Provided data:
*** Begin section ***
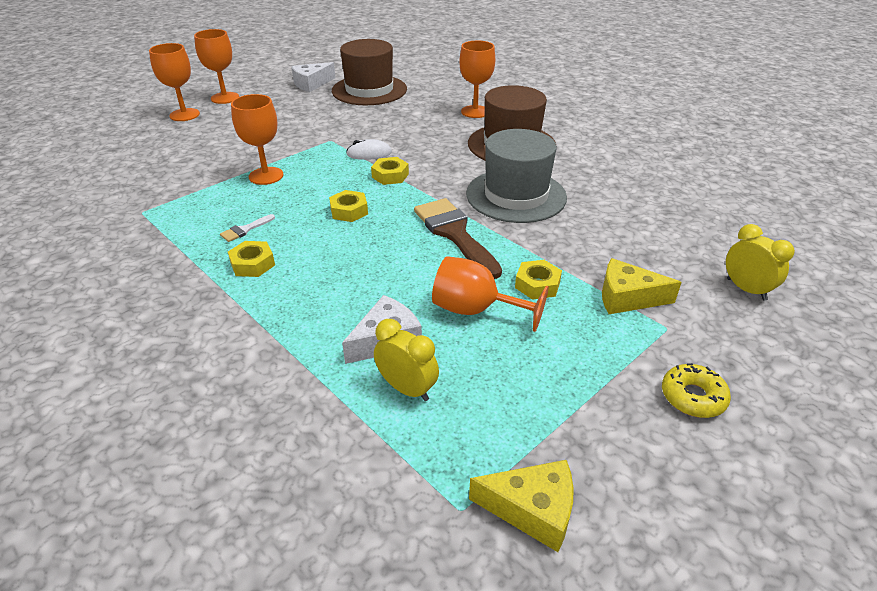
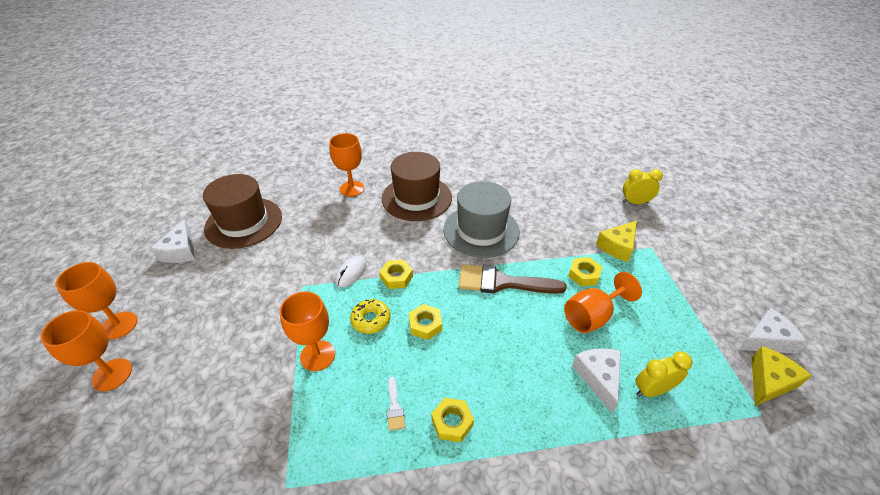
camera: 55 degrees left, 5 degrees up
yellow donut [662,363,731,418] -> yellow donut moved to [350,299,391,334]
none -> white cheese [739,308,807,354]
*** End section ***
Write out precisely the lines from the one holding "yellow donut [662,363,731,418]" through the end of the material, including both of those ends.

Your response:
yellow donut [662,363,731,418] -> yellow donut moved to [350,299,391,334]
none -> white cheese [739,308,807,354]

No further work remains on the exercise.